> _Records for the task_
Segment Open

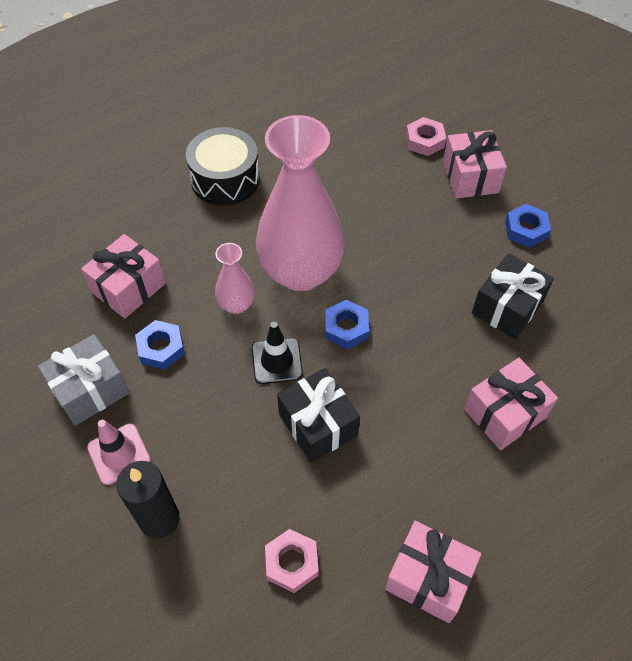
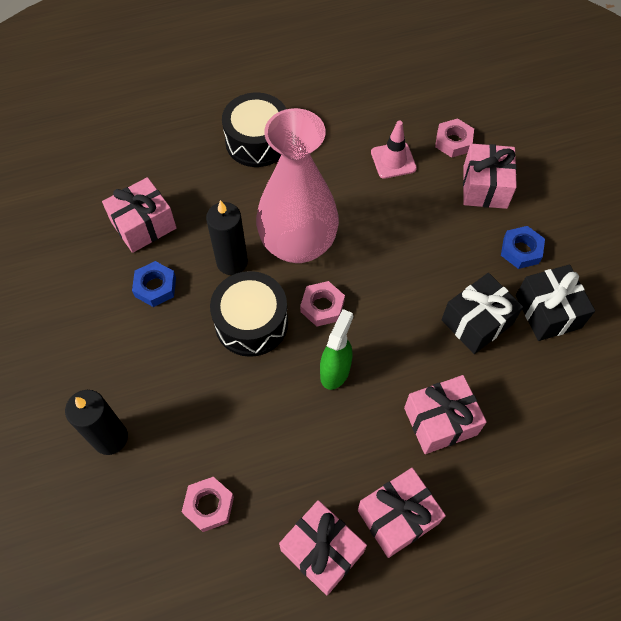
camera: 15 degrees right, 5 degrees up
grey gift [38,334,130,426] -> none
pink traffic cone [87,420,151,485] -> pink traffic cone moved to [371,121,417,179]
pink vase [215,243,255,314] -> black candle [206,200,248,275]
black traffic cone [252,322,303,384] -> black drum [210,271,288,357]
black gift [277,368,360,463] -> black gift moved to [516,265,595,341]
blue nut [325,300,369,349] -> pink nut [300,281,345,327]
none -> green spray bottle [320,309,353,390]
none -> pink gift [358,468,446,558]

Segment Closed
Segment Open

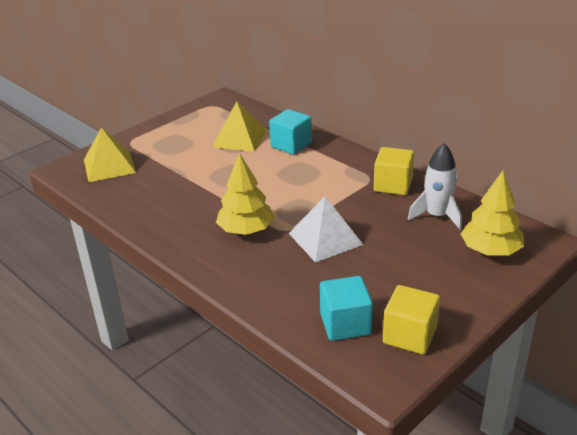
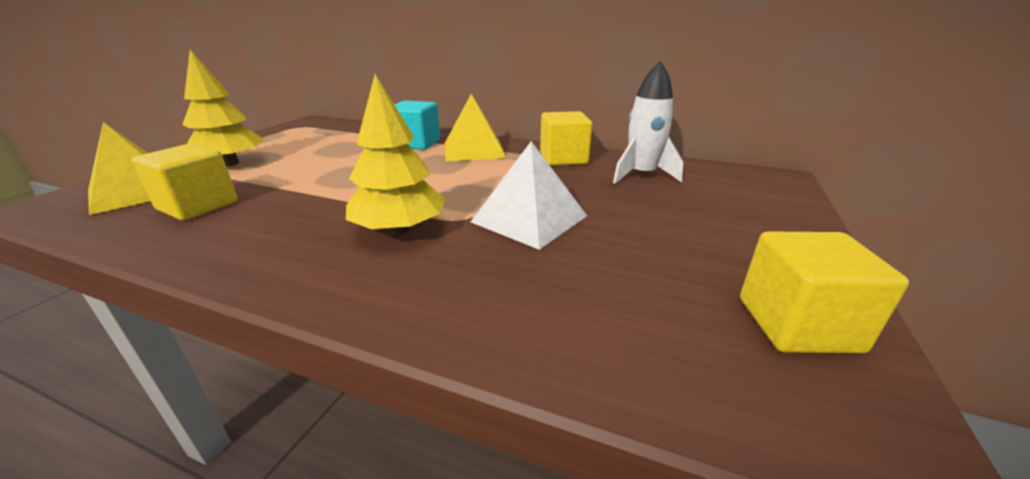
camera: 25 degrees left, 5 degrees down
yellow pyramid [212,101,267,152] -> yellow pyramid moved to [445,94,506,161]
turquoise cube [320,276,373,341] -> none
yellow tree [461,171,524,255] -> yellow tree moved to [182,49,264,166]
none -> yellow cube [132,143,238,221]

Segment Closed
Segment Open

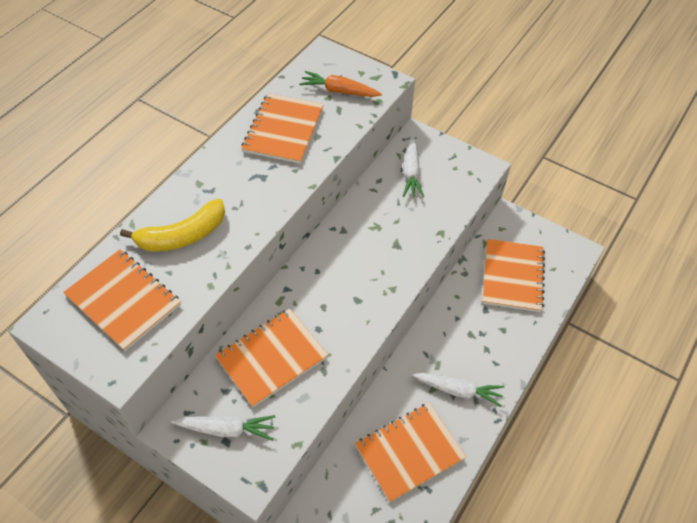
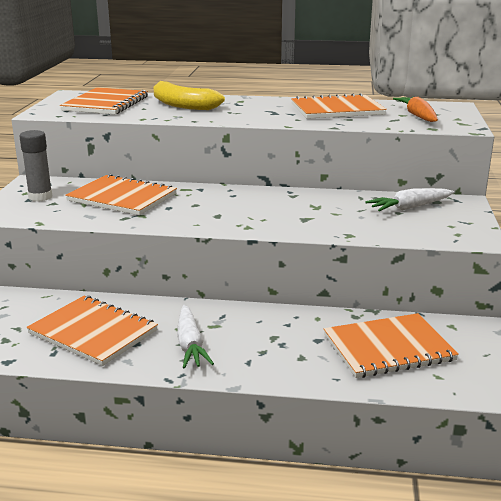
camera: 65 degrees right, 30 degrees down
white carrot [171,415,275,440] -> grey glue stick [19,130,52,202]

Segment Closed

> _Try it_
Where the listing above reaches the line that contains "camera: 15 degrees right, 5 degrees up", start retyping, and finish with the line that contains "blue nut [325,300,369,349]"; reproduce those lines exactly and no others.

> _Result_
camera: 15 degrees right, 5 degrees up
grey gift [38,334,130,426] -> none
pink traffic cone [87,420,151,485] -> pink traffic cone moved to [371,121,417,179]
pink vase [215,243,255,314] -> black candle [206,200,248,275]
black traffic cone [252,322,303,384] -> black drum [210,271,288,357]
black gift [277,368,360,463] -> black gift moved to [516,265,595,341]
blue nut [325,300,369,349] -> pink nut [300,281,345,327]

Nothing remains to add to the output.